** Task directions **
Transcribe exactly, and only, the lines running from the one with "pos2: [314, 390]" to the end of the entries below, both included, without any pictures.

*** Block opens ***

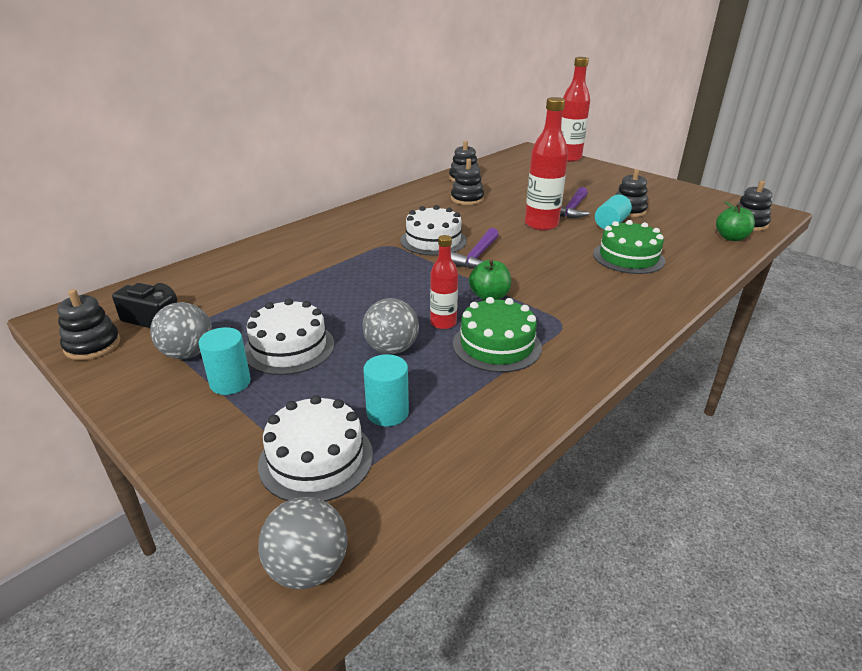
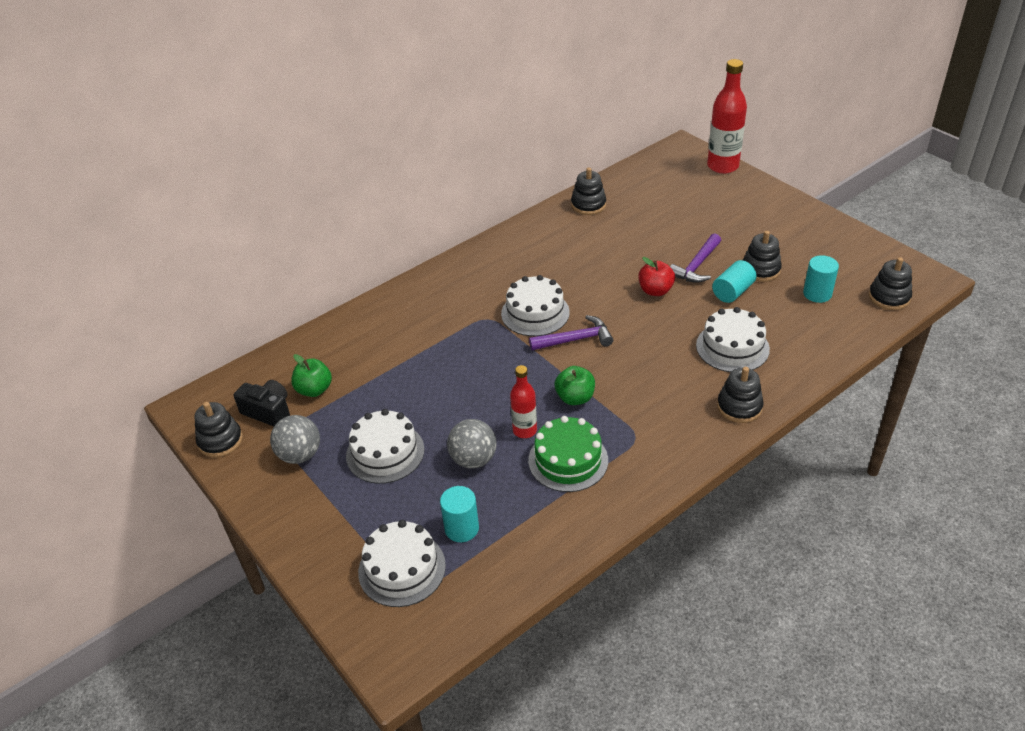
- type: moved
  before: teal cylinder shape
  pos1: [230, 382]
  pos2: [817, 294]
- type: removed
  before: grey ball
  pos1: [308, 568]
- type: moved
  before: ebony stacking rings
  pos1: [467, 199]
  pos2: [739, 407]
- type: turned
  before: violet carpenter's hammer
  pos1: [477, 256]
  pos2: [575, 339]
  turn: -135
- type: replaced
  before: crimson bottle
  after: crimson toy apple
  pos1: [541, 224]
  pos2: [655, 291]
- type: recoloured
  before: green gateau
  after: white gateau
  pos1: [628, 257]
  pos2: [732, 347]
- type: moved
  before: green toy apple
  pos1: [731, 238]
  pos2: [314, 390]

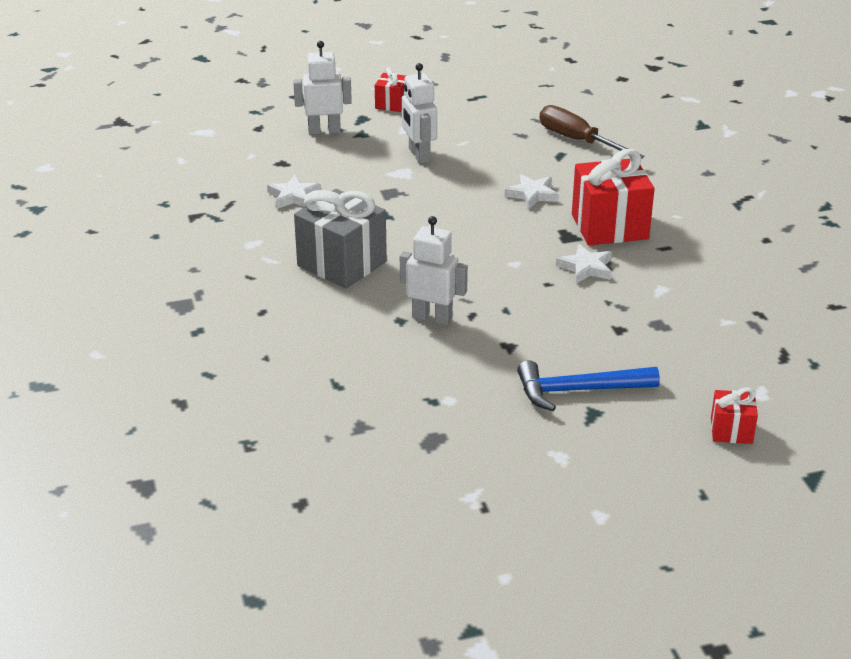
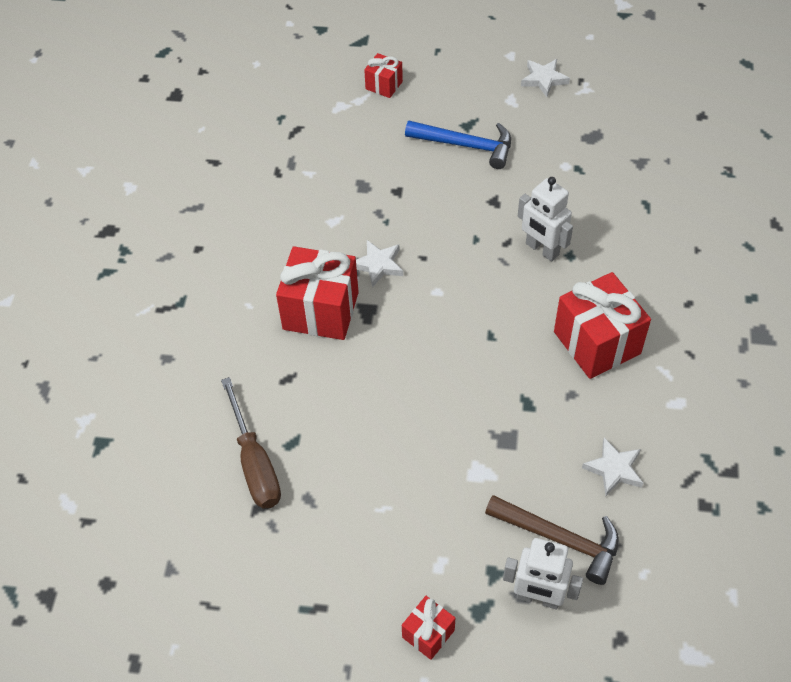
- type: recoloured
  before: grey gift
  after: crimson gift
  pos1: [342, 264]
  pos2: [597, 343]
- type: removed
  before: white robot figure
  pos1: [419, 155]
- type: moved
  before: white star shape
  pos1: [532, 194]
  pos2: [544, 79]
- type: added
  after: brown carpenter's hammer
  pos2: [560, 539]

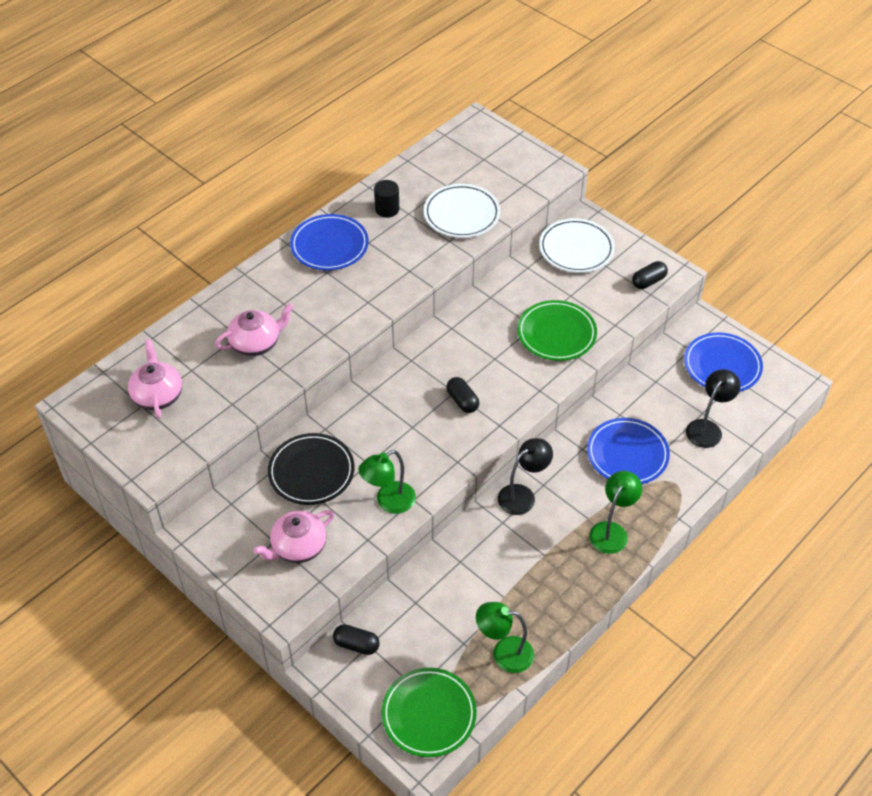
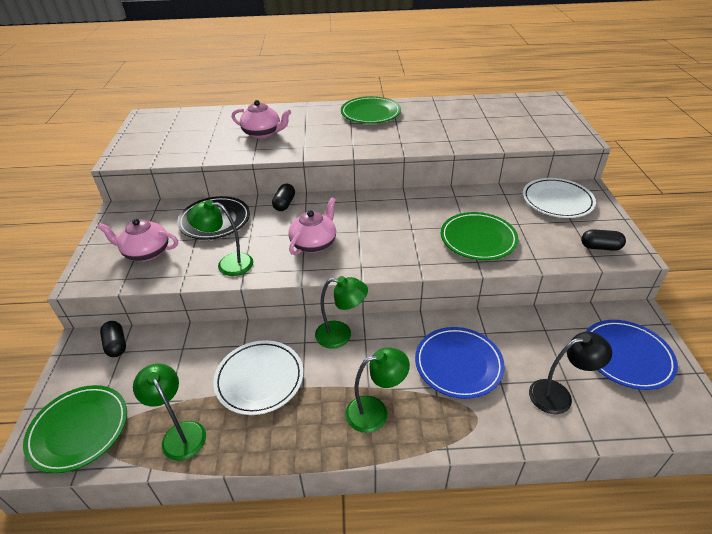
- type: moved
  before: rose-pink tea pot
  pos1: [158, 395]
  pos2: [314, 243]
- type: recoloured
  before: royal blue flat dish
  after: green flat dish
  pos1: [329, 245]
  pos2: [370, 113]
- type: removed
  before: ebony cylinder shape
  pos1: [387, 209]
- type: moved
  before: white flat dish
  pos1: [461, 214]
  pos2: [259, 379]
- type: moved
  before: ebony pill
  pos1: [462, 401]
  pos2: [284, 204]
- type: recoloured
  before: ebony lamp
  after: green lamp
  pos1: [522, 495]
  pos2: [341, 335]

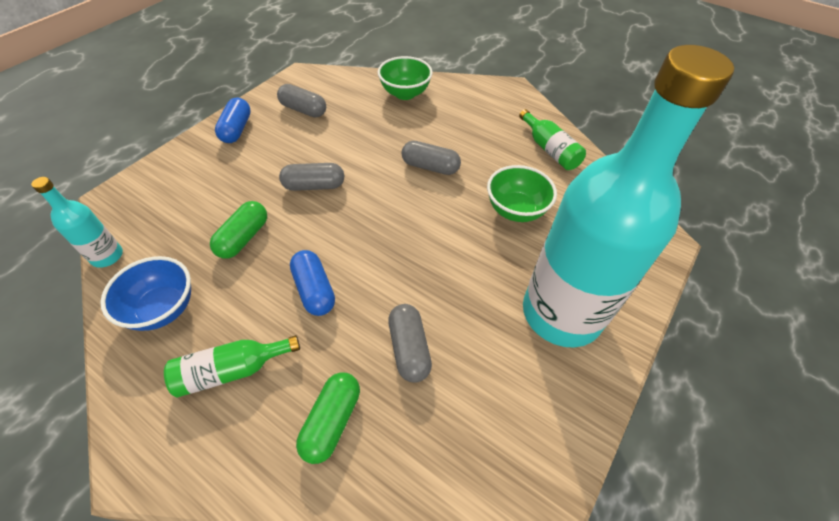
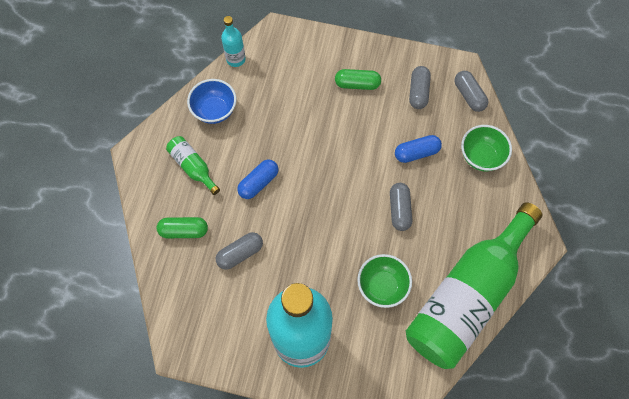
- type: moved
  before: green pill
  pos1: [243, 238]
  pos2: [357, 84]
- type: moved
  before: royal blue pill
  pos1: [236, 129]
  pos2: [416, 153]
- type: moved
  before: grey pill
  pos1: [314, 186]
  pos2: [469, 95]
- type: resized
  before: green bottle
  pos1: [549, 149]
  pos2: [467, 296]
  scale: 2.45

*** Block closes ***

** Answer space **
  pos2: [314, 390]

- type: recoloured
  before: grey gift
  after: crimson gift
  pos1: [342, 264]
  pos2: [597, 343]
- type: removed
  before: white robot figure
  pos1: [419, 155]
- type: moved
  before: white star shape
  pos1: [532, 194]
  pos2: [544, 79]
- type: added
  after: brown carpenter's hammer
  pos2: [560, 539]

- type: moved
  before: rose-pink tea pot
  pos1: [158, 395]
  pos2: [314, 243]
- type: recoloured
  before: royal blue flat dish
  after: green flat dish
  pos1: [329, 245]
  pos2: [370, 113]
- type: removed
  before: ebony cylinder shape
  pos1: [387, 209]
- type: moved
  before: white flat dish
  pos1: [461, 214]
  pos2: [259, 379]
- type: moved
  before: ebony pill
  pos1: [462, 401]
  pos2: [284, 204]
- type: recoloured
  before: ebony lamp
  after: green lamp
  pos1: [522, 495]
  pos2: [341, 335]

- type: moved
  before: green pill
  pos1: [243, 238]
  pos2: [357, 84]
- type: moved
  before: royal blue pill
  pos1: [236, 129]
  pos2: [416, 153]
- type: moved
  before: grey pill
  pos1: [314, 186]
  pos2: [469, 95]
- type: resized
  before: green bottle
  pos1: [549, 149]
  pos2: [467, 296]
  scale: 2.45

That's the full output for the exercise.